(Records provided)

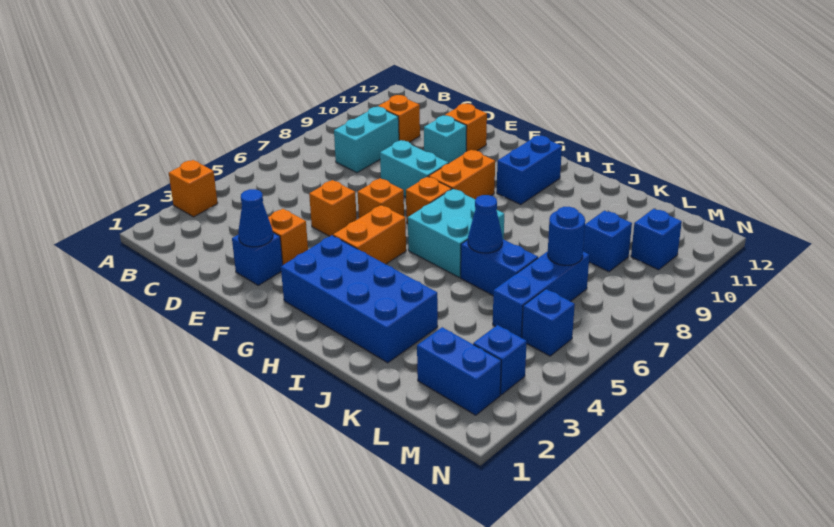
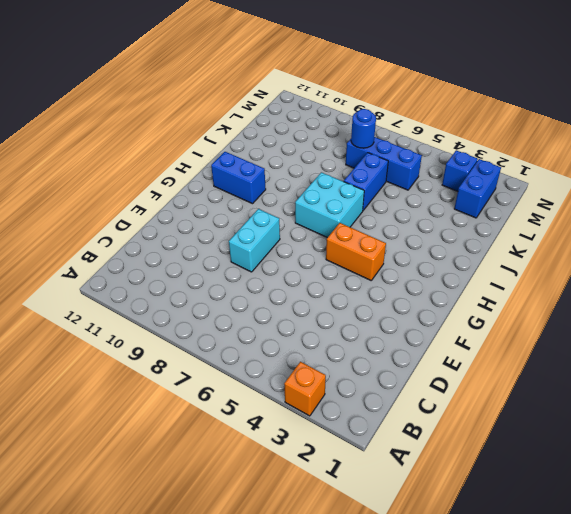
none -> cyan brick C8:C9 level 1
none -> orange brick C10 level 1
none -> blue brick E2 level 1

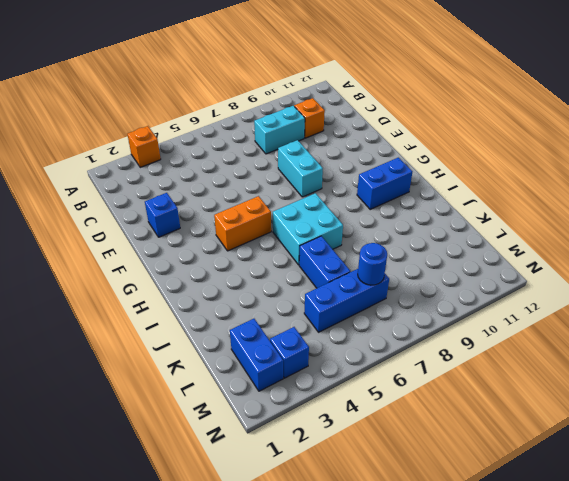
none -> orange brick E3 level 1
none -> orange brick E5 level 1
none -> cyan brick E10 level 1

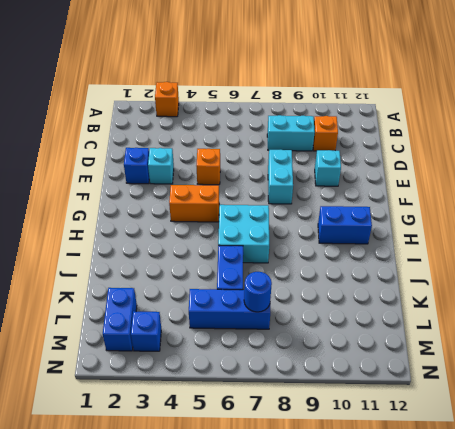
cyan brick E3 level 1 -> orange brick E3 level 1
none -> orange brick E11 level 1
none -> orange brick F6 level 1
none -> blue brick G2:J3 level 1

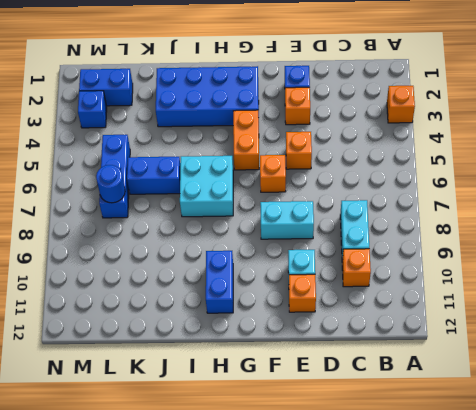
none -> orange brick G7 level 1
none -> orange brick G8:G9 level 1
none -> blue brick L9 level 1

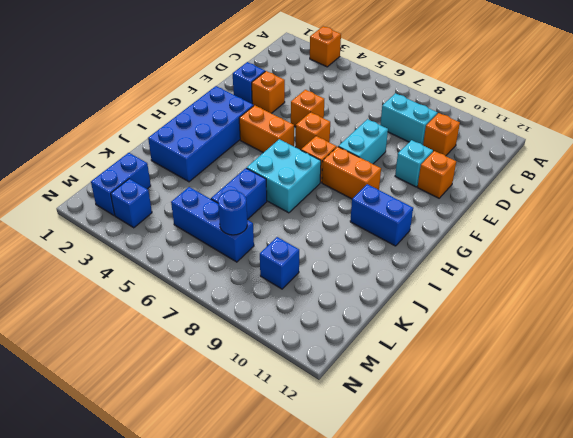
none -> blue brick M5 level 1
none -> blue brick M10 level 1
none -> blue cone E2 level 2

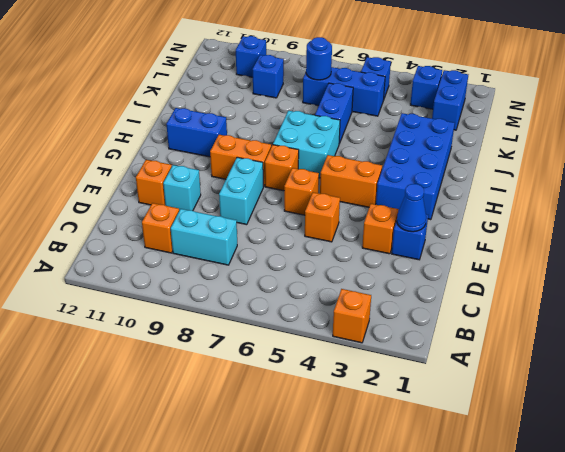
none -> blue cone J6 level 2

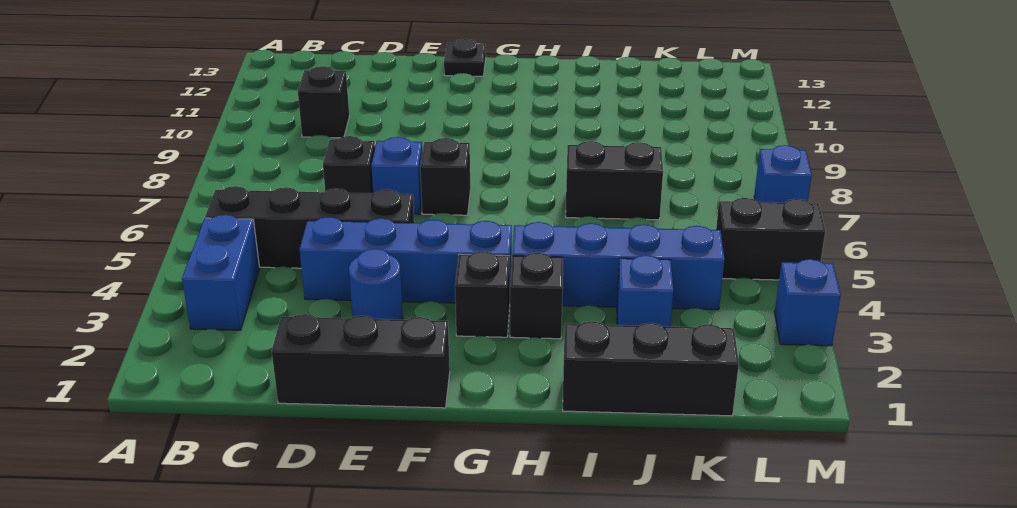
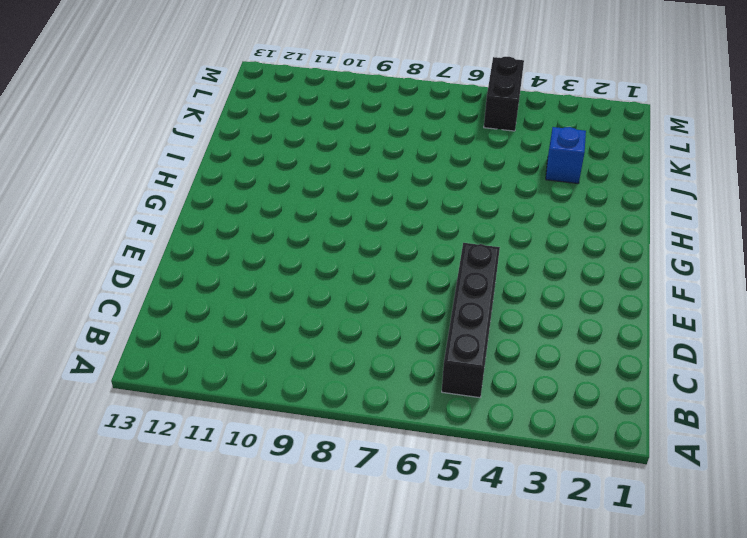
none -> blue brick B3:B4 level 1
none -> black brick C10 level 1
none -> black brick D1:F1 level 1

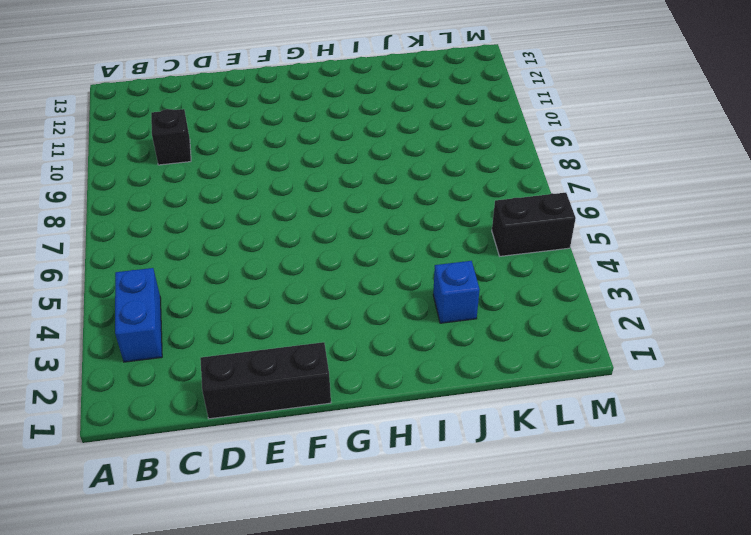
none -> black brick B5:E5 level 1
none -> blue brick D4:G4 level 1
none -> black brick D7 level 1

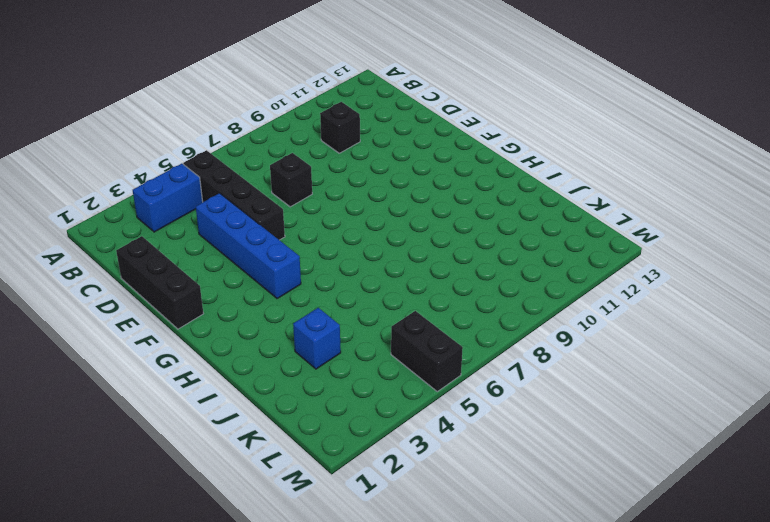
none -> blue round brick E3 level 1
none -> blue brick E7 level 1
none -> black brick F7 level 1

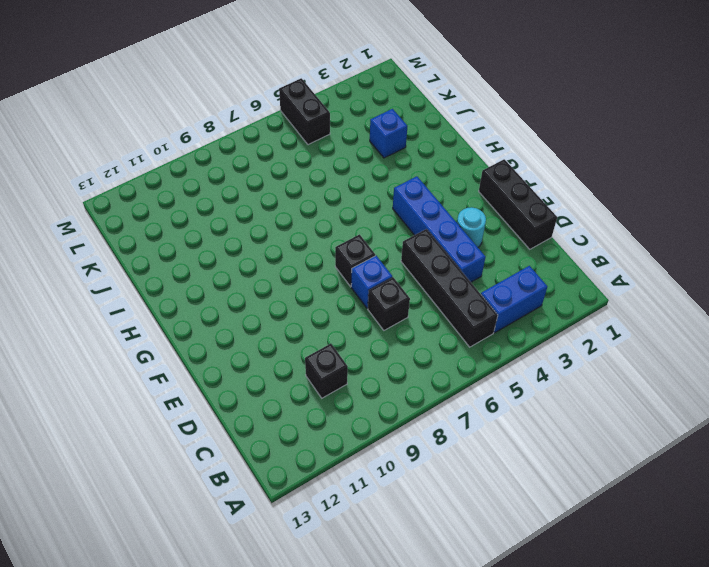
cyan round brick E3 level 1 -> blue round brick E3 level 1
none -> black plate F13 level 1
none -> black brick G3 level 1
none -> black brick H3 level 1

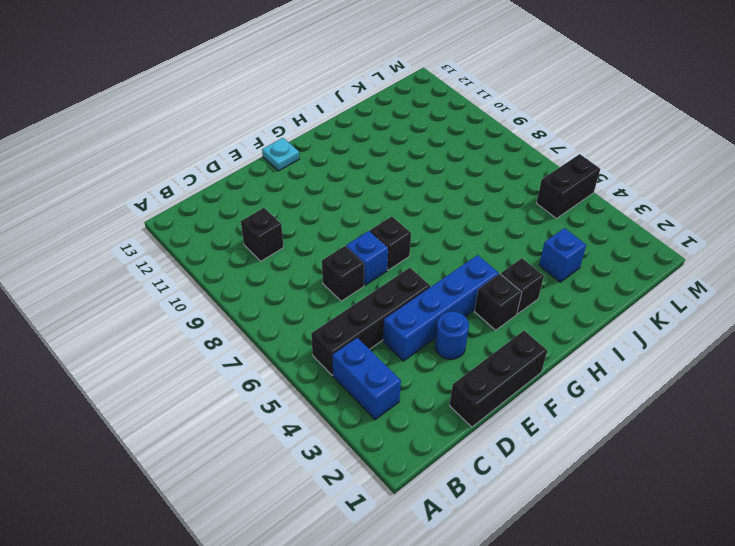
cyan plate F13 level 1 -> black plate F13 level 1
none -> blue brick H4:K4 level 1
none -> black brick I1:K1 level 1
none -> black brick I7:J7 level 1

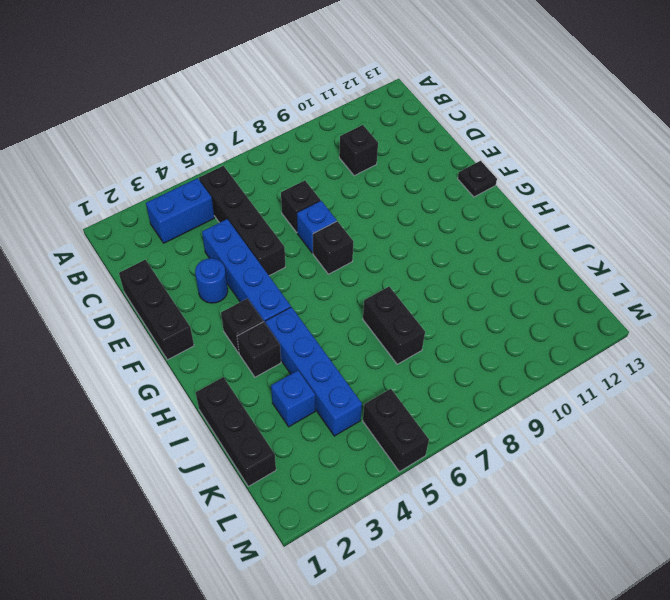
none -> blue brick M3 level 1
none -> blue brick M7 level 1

(End Records provided)

Set the data above down again exactly as given, with no pictures.

none -> cyan brick C8:C9 level 1
none -> orange brick C10 level 1
none -> blue brick E2 level 1

none -> orange brick E3 level 1
none -> orange brick E5 level 1
none -> cyan brick E10 level 1

cyan brick E3 level 1 -> orange brick E3 level 1
none -> orange brick E11 level 1
none -> orange brick F6 level 1
none -> blue brick G2:J3 level 1

none -> orange brick G7 level 1
none -> orange brick G8:G9 level 1
none -> blue brick L9 level 1

none -> blue brick M5 level 1
none -> blue brick M10 level 1
none -> blue cone E2 level 2

none -> blue cone J6 level 2

none -> blue brick B3:B4 level 1
none -> black brick C10 level 1
none -> black brick D1:F1 level 1

none -> black brick B5:E5 level 1
none -> blue brick D4:G4 level 1
none -> black brick D7 level 1

none -> blue round brick E3 level 1
none -> blue brick E7 level 1
none -> black brick F7 level 1

cyan round brick E3 level 1 -> blue round brick E3 level 1
none -> black plate F13 level 1
none -> black brick G3 level 1
none -> black brick H3 level 1

cyan plate F13 level 1 -> black plate F13 level 1
none -> blue brick H4:K4 level 1
none -> black brick I1:K1 level 1
none -> black brick I7:J7 level 1

none -> blue brick M3 level 1
none -> blue brick M7 level 1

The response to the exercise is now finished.